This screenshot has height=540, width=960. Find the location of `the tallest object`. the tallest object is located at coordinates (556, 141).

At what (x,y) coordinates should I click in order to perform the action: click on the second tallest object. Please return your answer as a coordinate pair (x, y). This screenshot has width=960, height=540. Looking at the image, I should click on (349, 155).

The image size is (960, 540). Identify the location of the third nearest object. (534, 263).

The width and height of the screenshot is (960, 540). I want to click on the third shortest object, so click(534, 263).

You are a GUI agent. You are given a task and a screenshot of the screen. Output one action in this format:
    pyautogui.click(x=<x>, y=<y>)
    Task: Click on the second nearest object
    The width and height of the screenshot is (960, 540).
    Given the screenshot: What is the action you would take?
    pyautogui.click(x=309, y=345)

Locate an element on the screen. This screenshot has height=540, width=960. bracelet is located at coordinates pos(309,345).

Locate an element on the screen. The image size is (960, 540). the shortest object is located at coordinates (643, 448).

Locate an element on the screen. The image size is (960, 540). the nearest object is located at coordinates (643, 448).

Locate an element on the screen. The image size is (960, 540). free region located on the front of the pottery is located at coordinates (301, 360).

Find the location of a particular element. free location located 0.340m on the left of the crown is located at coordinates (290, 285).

-------------------------

## Exercise requirements:
Reproduce every item above line for line, leaving the wording, numbers and punctuation unchanged.

## Response:
This screenshot has height=540, width=960. Find the location of `the tallest object`. the tallest object is located at coordinates (556, 141).

At what (x,y) coordinates should I click in order to perform the action: click on the second tallest object. Please return your answer as a coordinate pair (x, y). This screenshot has width=960, height=540. Looking at the image, I should click on (349, 155).

The image size is (960, 540). Identify the location of the third nearest object. (534, 263).

The width and height of the screenshot is (960, 540). I want to click on the third shortest object, so click(534, 263).

You are a GUI agent. You are given a task and a screenshot of the screen. Output one action in this format:
    pyautogui.click(x=<x>, y=<y>)
    Task: Click on the second nearest object
    The width and height of the screenshot is (960, 540).
    Given the screenshot: What is the action you would take?
    pyautogui.click(x=309, y=345)

Locate an element on the screen. This screenshot has height=540, width=960. bracelet is located at coordinates pos(309,345).

Locate an element on the screen. The image size is (960, 540). the shortest object is located at coordinates (643, 448).

Locate an element on the screen. The image size is (960, 540). the nearest object is located at coordinates (643, 448).

Locate an element on the screen. The image size is (960, 540). free region located on the front of the pottery is located at coordinates (301, 360).

Find the location of a particular element. free location located 0.340m on the left of the crown is located at coordinates (290, 285).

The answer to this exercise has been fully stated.